==== Material to process ====

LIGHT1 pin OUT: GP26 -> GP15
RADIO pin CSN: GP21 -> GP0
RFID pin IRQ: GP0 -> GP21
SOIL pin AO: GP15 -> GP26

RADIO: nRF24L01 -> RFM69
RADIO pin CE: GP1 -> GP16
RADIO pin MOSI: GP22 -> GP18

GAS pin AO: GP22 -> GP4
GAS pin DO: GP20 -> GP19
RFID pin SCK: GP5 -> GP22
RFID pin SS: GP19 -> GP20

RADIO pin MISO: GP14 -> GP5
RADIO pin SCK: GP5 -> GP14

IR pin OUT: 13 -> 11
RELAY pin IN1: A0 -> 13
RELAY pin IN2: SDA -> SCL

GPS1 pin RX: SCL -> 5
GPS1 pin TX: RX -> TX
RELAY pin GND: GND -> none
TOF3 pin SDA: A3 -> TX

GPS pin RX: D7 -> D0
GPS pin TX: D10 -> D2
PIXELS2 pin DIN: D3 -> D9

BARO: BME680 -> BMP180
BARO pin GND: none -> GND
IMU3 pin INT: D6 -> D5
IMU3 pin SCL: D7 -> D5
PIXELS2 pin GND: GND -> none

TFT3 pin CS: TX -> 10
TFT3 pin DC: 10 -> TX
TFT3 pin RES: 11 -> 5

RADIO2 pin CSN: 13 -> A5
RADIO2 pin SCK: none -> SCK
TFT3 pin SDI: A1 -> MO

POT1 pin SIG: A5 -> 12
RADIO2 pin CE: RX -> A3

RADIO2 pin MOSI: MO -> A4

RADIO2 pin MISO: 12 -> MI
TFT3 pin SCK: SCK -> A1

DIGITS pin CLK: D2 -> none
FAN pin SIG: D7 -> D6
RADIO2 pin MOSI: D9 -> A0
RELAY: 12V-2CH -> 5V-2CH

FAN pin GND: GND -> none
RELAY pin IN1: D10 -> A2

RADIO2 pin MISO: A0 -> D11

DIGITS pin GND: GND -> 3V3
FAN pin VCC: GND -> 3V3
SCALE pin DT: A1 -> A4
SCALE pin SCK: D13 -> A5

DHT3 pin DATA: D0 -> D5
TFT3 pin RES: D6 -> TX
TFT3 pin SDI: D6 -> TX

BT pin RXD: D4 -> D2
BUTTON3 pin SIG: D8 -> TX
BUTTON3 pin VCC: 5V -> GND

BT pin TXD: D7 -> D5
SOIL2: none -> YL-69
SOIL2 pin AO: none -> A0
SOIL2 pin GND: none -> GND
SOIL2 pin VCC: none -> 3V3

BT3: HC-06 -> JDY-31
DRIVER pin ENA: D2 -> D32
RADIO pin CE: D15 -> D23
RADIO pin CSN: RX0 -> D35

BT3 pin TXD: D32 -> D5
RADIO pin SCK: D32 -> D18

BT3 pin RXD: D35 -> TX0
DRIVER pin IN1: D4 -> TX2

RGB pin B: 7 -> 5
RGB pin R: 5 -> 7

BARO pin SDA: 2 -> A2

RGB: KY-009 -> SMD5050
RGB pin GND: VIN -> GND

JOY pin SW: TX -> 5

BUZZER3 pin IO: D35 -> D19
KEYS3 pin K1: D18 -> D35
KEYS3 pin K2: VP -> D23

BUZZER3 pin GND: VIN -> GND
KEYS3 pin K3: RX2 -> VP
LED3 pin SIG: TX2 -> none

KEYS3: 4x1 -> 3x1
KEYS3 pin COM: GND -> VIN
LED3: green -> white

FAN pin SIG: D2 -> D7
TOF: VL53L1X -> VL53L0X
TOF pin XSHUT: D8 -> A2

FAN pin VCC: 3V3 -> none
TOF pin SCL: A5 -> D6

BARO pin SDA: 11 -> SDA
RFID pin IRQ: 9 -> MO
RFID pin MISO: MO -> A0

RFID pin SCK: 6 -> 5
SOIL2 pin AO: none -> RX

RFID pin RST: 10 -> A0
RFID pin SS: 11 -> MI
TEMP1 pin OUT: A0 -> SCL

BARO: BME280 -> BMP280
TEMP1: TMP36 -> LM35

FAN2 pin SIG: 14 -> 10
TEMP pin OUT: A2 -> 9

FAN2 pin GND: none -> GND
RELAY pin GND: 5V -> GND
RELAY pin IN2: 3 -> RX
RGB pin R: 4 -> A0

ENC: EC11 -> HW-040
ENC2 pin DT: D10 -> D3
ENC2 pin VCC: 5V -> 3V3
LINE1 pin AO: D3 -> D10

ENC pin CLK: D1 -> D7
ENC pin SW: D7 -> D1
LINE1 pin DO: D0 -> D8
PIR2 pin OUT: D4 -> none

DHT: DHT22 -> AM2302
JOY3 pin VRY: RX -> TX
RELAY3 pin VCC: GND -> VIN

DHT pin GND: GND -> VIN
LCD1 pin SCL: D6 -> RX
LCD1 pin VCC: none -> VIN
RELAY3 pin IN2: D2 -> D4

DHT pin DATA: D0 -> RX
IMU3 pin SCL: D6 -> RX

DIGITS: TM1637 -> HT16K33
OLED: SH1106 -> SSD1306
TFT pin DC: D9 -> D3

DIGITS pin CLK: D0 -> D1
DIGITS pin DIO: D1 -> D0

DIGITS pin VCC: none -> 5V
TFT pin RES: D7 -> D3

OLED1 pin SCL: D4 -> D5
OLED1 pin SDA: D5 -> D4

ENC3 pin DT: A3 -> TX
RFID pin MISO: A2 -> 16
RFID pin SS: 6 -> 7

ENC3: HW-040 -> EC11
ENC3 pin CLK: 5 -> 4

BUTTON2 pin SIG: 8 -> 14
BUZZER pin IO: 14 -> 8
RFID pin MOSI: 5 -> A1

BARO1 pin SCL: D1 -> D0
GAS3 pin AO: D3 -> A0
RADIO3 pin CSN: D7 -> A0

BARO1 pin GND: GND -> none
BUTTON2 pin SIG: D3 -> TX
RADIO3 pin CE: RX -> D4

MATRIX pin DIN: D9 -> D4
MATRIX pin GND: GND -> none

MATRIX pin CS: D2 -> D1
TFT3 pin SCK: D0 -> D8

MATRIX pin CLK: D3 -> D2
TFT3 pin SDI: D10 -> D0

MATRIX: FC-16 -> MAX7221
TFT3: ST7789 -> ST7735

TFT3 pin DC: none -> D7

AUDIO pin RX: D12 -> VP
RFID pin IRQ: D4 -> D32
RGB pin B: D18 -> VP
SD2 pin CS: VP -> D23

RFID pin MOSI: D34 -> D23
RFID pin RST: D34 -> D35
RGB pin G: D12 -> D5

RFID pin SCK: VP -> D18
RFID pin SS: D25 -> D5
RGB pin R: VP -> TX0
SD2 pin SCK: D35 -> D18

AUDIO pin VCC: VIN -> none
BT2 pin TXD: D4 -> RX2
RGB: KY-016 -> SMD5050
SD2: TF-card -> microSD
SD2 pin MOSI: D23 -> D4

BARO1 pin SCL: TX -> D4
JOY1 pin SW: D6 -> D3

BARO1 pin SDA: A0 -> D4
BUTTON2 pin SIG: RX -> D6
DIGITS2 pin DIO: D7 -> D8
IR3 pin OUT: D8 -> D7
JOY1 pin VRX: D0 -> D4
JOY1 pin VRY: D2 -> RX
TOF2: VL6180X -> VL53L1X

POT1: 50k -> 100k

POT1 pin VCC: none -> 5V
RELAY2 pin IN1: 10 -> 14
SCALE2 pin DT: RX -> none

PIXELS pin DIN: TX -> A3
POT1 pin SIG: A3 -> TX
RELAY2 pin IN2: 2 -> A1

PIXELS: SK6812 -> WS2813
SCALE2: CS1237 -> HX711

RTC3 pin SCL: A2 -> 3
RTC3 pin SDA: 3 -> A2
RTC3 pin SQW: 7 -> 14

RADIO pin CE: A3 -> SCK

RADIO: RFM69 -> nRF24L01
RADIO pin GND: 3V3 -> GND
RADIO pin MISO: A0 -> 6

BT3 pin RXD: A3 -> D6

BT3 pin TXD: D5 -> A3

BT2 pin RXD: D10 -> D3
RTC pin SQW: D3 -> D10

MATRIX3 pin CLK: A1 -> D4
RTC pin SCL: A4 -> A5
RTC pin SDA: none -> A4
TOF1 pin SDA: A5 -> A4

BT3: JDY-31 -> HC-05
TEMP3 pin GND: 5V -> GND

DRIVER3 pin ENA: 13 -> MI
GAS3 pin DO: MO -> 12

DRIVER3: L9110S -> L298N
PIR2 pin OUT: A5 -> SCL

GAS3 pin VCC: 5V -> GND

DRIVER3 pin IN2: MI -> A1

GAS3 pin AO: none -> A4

====

From the records above, quote only the lines running from the line with "PIXELS2 pin GND: GND -> none" to the line with "FAN2 pin GND: none -> GND", both lines included.

> _Exercise output_:
PIXELS2 pin GND: GND -> none

TFT3 pin CS: TX -> 10
TFT3 pin DC: 10 -> TX
TFT3 pin RES: 11 -> 5

RADIO2 pin CSN: 13 -> A5
RADIO2 pin SCK: none -> SCK
TFT3 pin SDI: A1 -> MO

POT1 pin SIG: A5 -> 12
RADIO2 pin CE: RX -> A3

RADIO2 pin MOSI: MO -> A4

RADIO2 pin MISO: 12 -> MI
TFT3 pin SCK: SCK -> A1

DIGITS pin CLK: D2 -> none
FAN pin SIG: D7 -> D6
RADIO2 pin MOSI: D9 -> A0
RELAY: 12V-2CH -> 5V-2CH

FAN pin GND: GND -> none
RELAY pin IN1: D10 -> A2

RADIO2 pin MISO: A0 -> D11

DIGITS pin GND: GND -> 3V3
FAN pin VCC: GND -> 3V3
SCALE pin DT: A1 -> A4
SCALE pin SCK: D13 -> A5

DHT3 pin DATA: D0 -> D5
TFT3 pin RES: D6 -> TX
TFT3 pin SDI: D6 -> TX

BT pin RXD: D4 -> D2
BUTTON3 pin SIG: D8 -> TX
BUTTON3 pin VCC: 5V -> GND

BT pin TXD: D7 -> D5
SOIL2: none -> YL-69
SOIL2 pin AO: none -> A0
SOIL2 pin GND: none -> GND
SOIL2 pin VCC: none -> 3V3

BT3: HC-06 -> JDY-31
DRIVER pin ENA: D2 -> D32
RADIO pin CE: D15 -> D23
RADIO pin CSN: RX0 -> D35

BT3 pin TXD: D32 -> D5
RADIO pin SCK: D32 -> D18

BT3 pin RXD: D35 -> TX0
DRIVER pin IN1: D4 -> TX2

RGB pin B: 7 -> 5
RGB pin R: 5 -> 7

BARO pin SDA: 2 -> A2

RGB: KY-009 -> SMD5050
RGB pin GND: VIN -> GND

JOY pin SW: TX -> 5

BUZZER3 pin IO: D35 -> D19
KEYS3 pin K1: D18 -> D35
KEYS3 pin K2: VP -> D23

BUZZER3 pin GND: VIN -> GND
KEYS3 pin K3: RX2 -> VP
LED3 pin SIG: TX2 -> none

KEYS3: 4x1 -> 3x1
KEYS3 pin COM: GND -> VIN
LED3: green -> white

FAN pin SIG: D2 -> D7
TOF: VL53L1X -> VL53L0X
TOF pin XSHUT: D8 -> A2

FAN pin VCC: 3V3 -> none
TOF pin SCL: A5 -> D6

BARO pin SDA: 11 -> SDA
RFID pin IRQ: 9 -> MO
RFID pin MISO: MO -> A0

RFID pin SCK: 6 -> 5
SOIL2 pin AO: none -> RX

RFID pin RST: 10 -> A0
RFID pin SS: 11 -> MI
TEMP1 pin OUT: A0 -> SCL

BARO: BME280 -> BMP280
TEMP1: TMP36 -> LM35

FAN2 pin SIG: 14 -> 10
TEMP pin OUT: A2 -> 9

FAN2 pin GND: none -> GND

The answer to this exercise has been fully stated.